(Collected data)
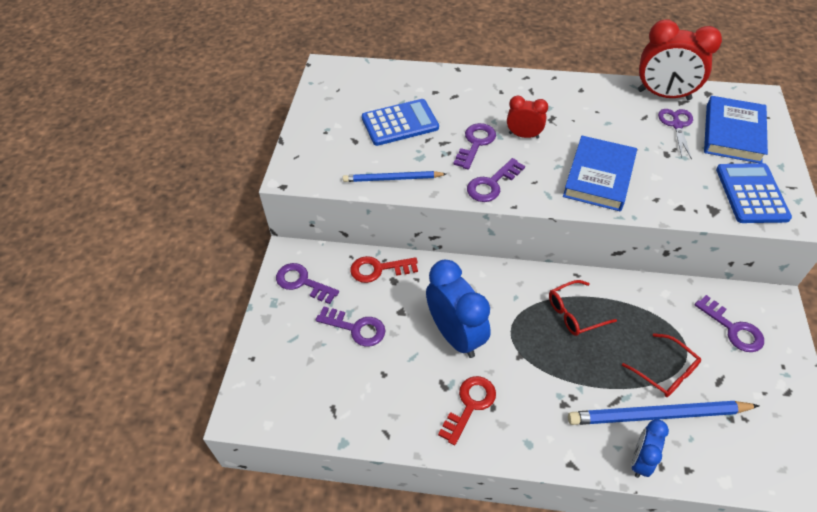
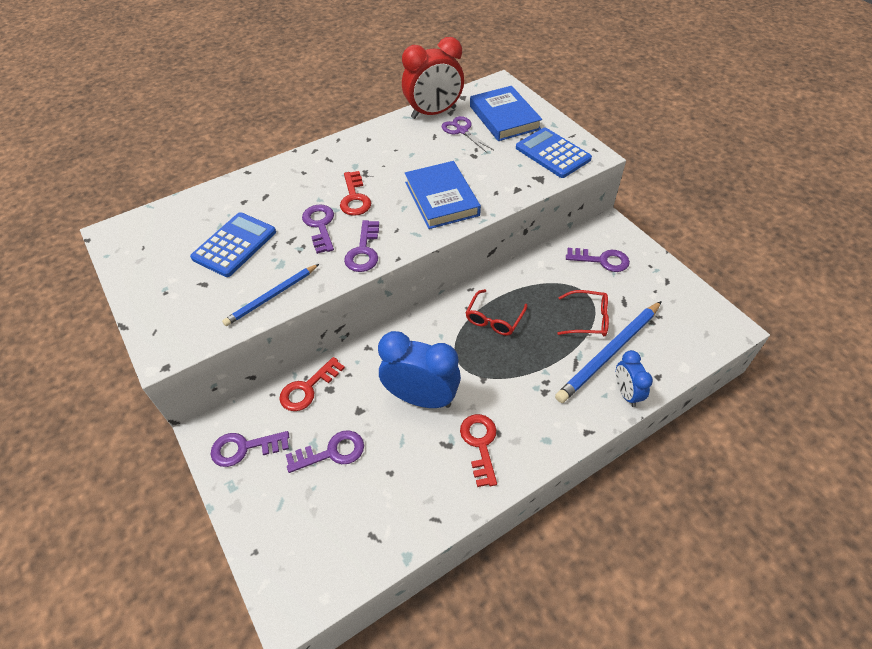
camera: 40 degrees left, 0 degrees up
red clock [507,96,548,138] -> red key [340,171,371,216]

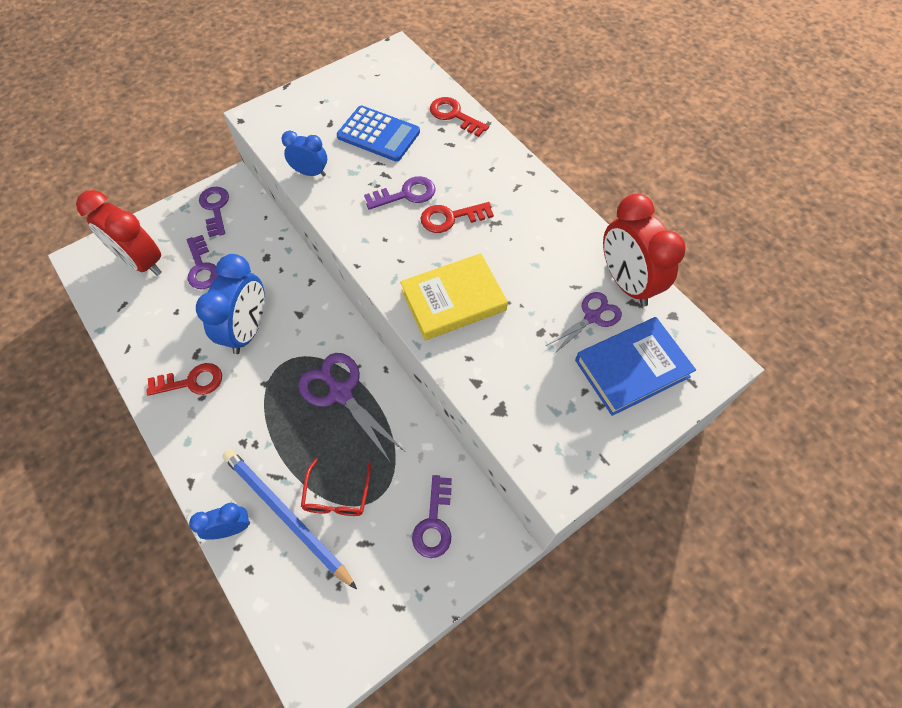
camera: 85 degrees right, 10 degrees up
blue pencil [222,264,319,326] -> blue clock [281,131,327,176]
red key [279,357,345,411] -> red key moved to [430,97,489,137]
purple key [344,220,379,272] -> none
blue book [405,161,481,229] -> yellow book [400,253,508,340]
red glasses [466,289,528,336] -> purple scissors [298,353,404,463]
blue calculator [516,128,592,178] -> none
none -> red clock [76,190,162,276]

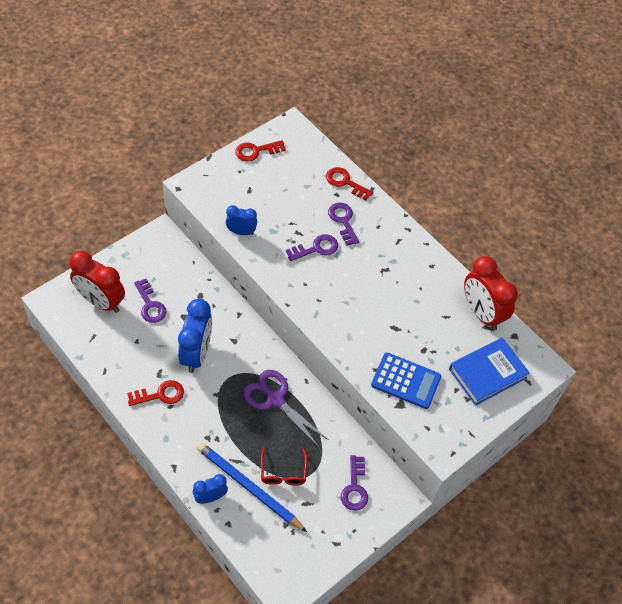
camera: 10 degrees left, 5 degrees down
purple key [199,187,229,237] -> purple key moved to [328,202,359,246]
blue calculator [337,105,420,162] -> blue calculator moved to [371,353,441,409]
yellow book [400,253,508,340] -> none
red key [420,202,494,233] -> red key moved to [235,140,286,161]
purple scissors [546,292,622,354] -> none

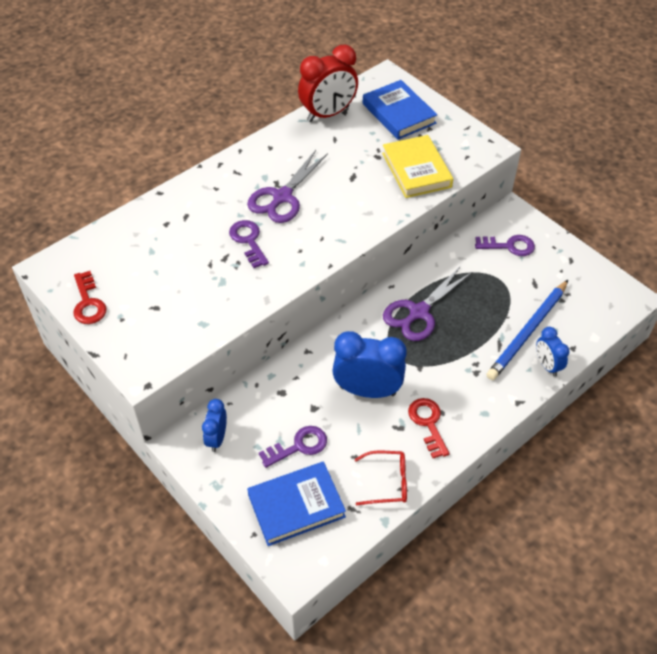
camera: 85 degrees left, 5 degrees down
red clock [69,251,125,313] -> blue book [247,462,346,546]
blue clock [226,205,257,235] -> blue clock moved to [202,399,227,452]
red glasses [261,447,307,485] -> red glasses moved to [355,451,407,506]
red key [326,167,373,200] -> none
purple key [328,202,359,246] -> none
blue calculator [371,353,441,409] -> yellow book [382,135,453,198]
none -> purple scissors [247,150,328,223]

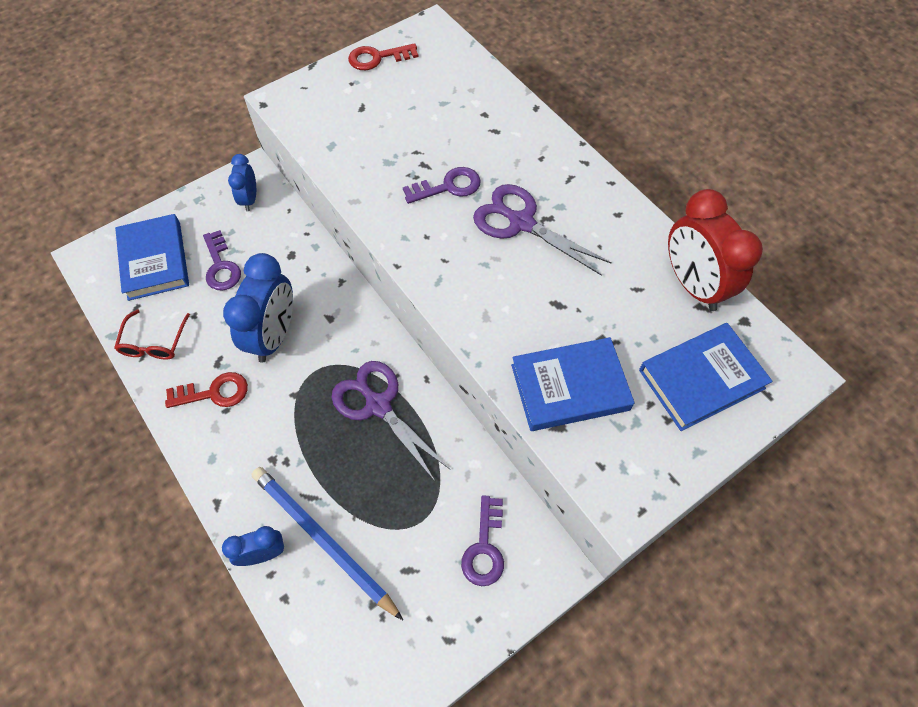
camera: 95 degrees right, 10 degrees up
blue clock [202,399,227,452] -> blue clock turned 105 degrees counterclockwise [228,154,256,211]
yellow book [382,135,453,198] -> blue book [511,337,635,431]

# Problem to solve:
Copy out the lines above that hold the string "purple".

# Expected answer:
purple key [344,220,379,272] -> none
red glasses [466,289,528,336] -> purple scissors [298,353,404,463]
purple key [199,187,229,237] -> purple key moved to [328,202,359,246]
purple scissors [546,292,622,354] -> none
purple key [328,202,359,246] -> none
none -> purple scissors [247,150,328,223]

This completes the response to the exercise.